-- How to complete this task --
Below are the records; tally the lines that include "STAT" and report only the total.
▽
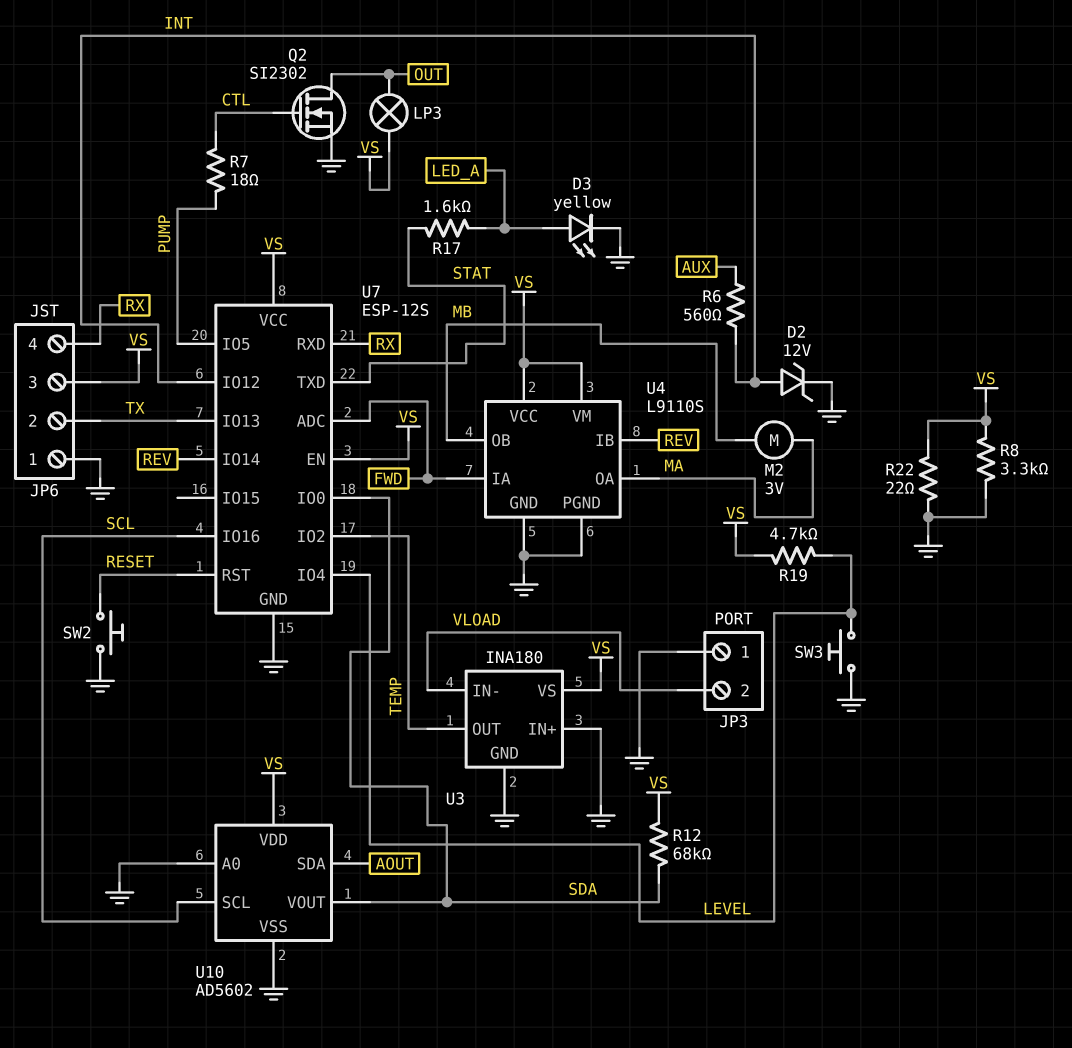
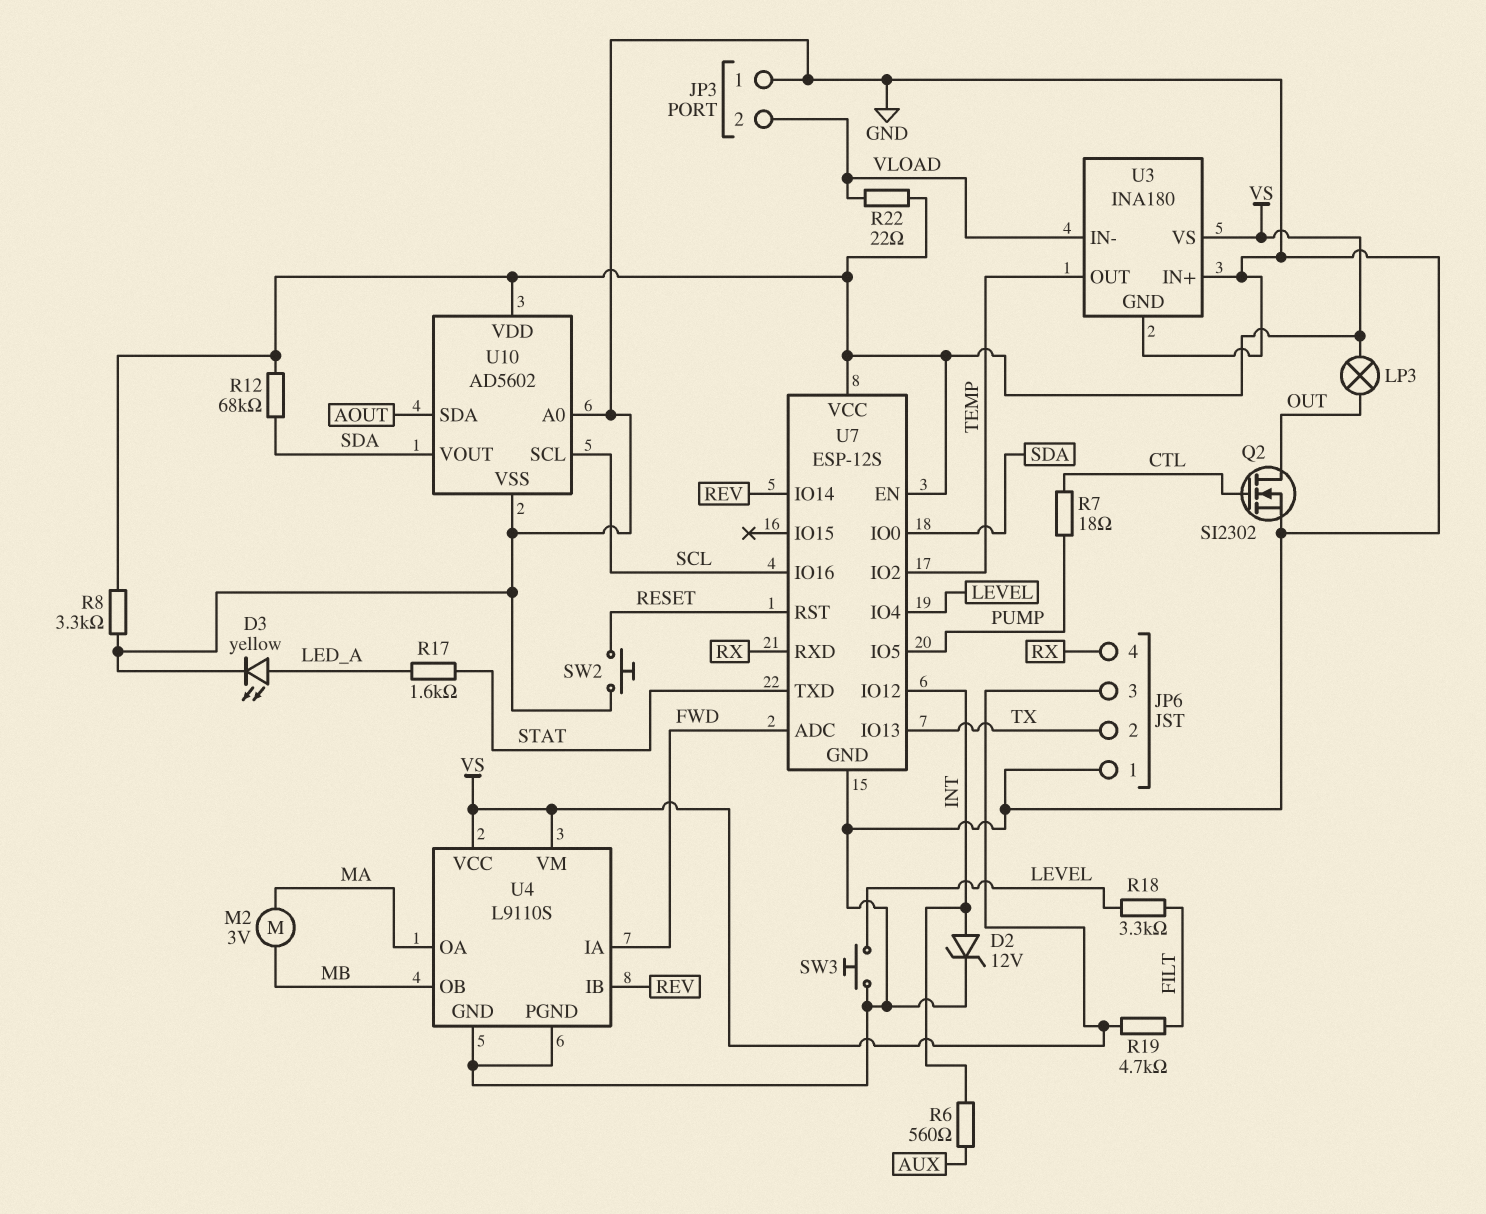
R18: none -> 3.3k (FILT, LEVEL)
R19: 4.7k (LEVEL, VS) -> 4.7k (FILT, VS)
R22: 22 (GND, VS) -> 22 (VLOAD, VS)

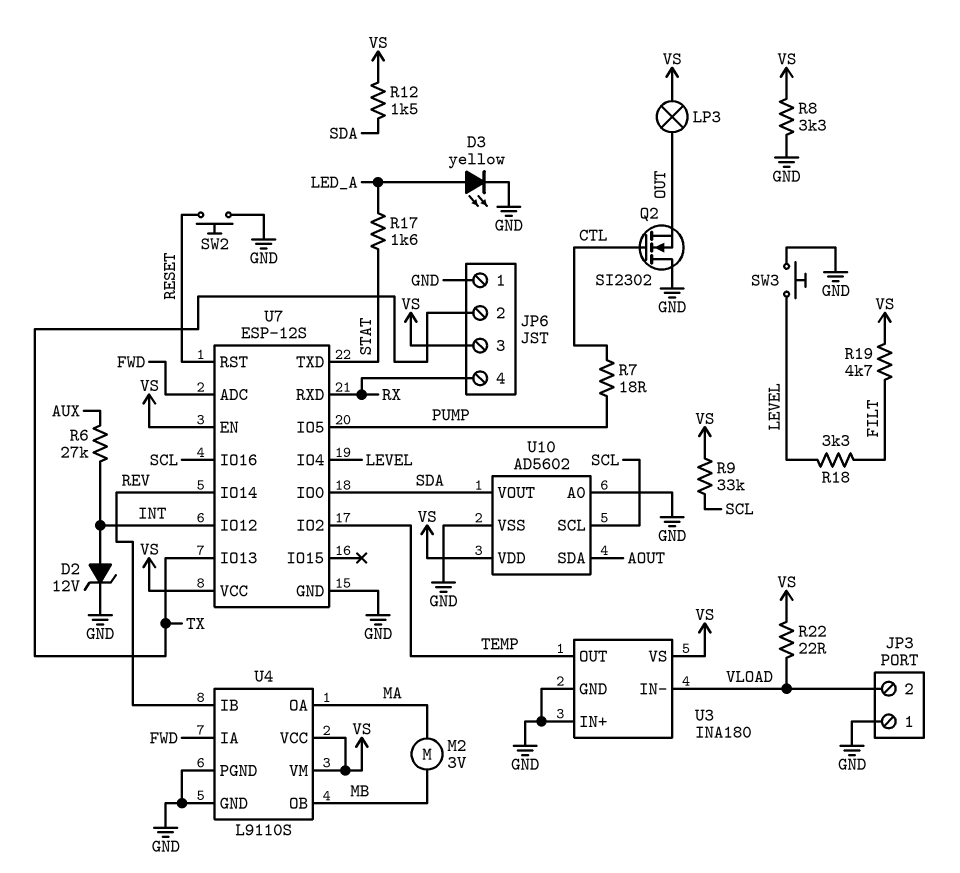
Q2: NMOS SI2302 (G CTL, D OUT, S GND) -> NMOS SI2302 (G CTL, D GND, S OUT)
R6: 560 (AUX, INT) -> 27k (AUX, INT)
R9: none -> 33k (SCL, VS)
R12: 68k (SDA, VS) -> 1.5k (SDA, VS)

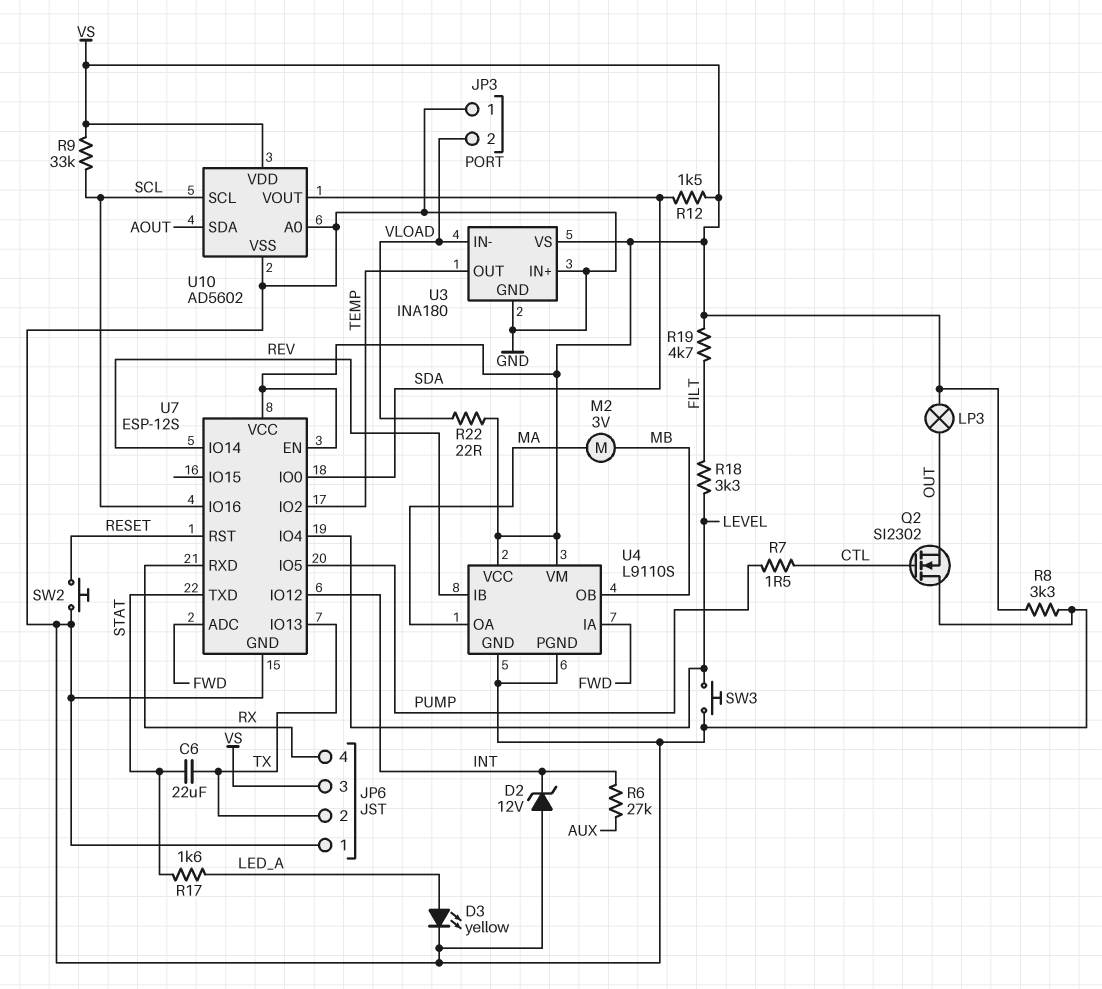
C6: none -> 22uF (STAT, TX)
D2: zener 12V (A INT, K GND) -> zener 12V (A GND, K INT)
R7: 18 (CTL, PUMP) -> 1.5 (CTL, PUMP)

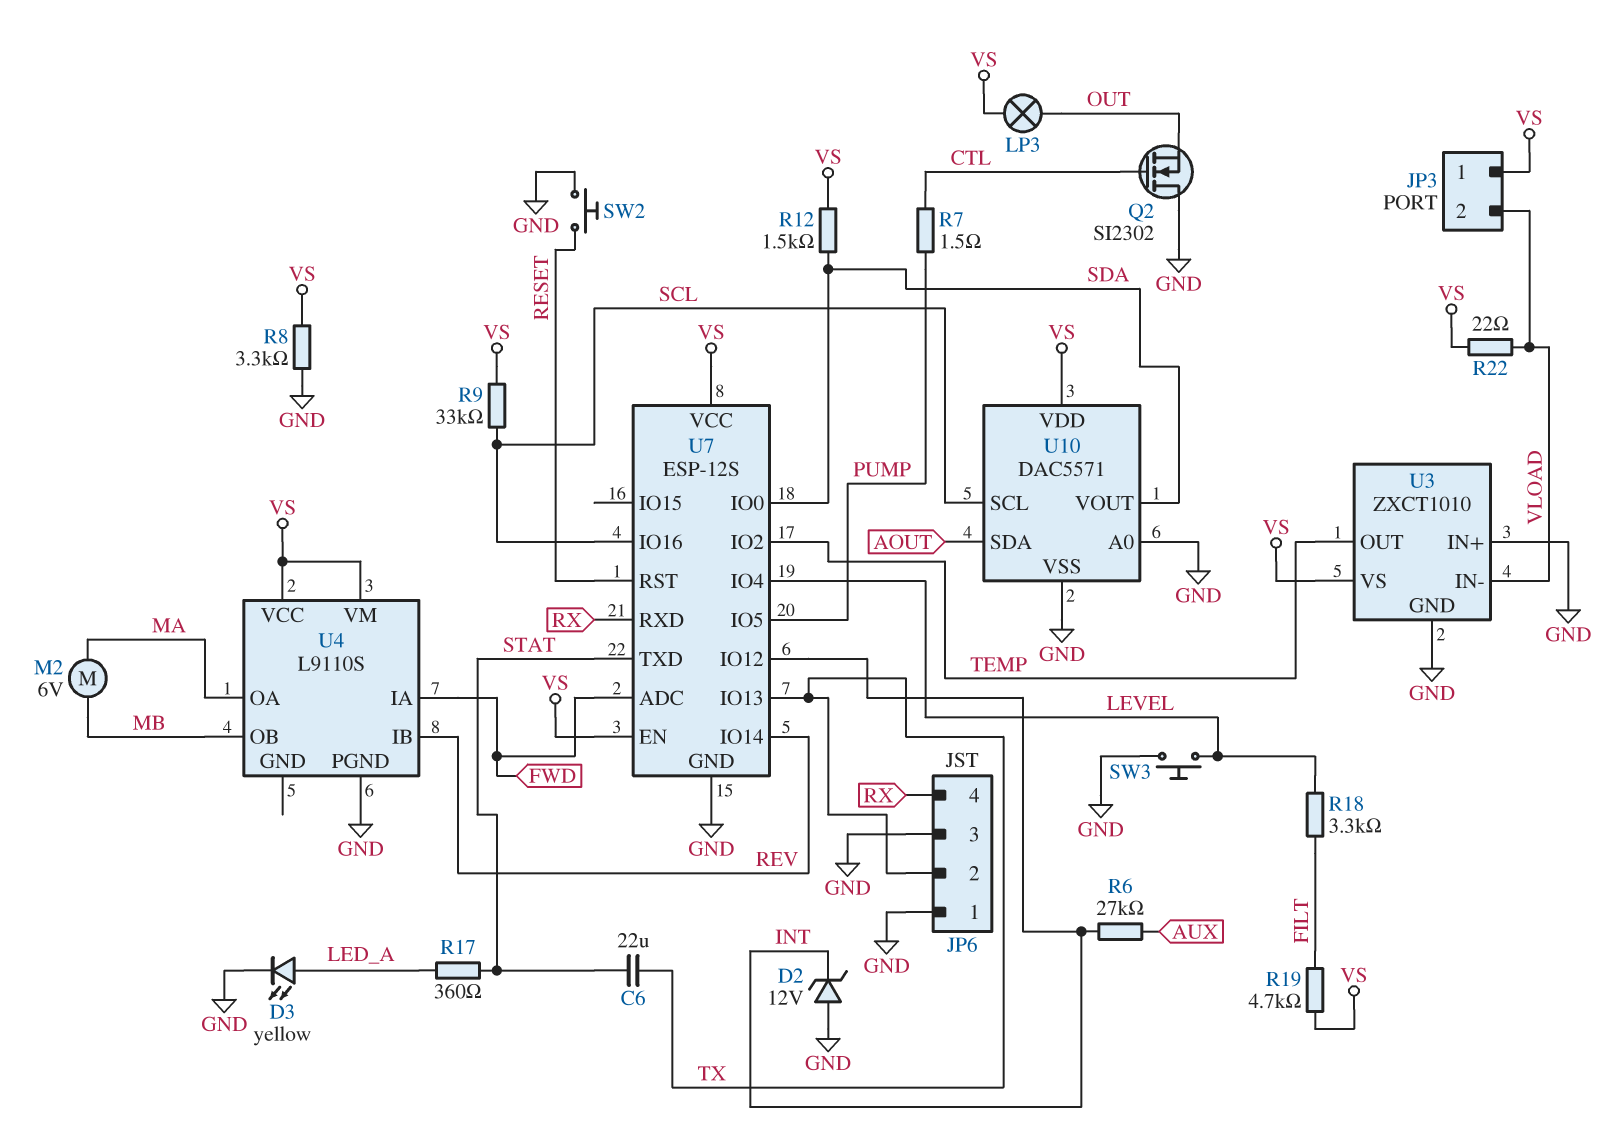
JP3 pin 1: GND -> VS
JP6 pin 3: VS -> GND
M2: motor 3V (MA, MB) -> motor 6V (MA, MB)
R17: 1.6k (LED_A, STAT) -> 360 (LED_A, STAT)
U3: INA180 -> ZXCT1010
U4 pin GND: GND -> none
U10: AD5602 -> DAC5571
△
-- Reply to the task --
2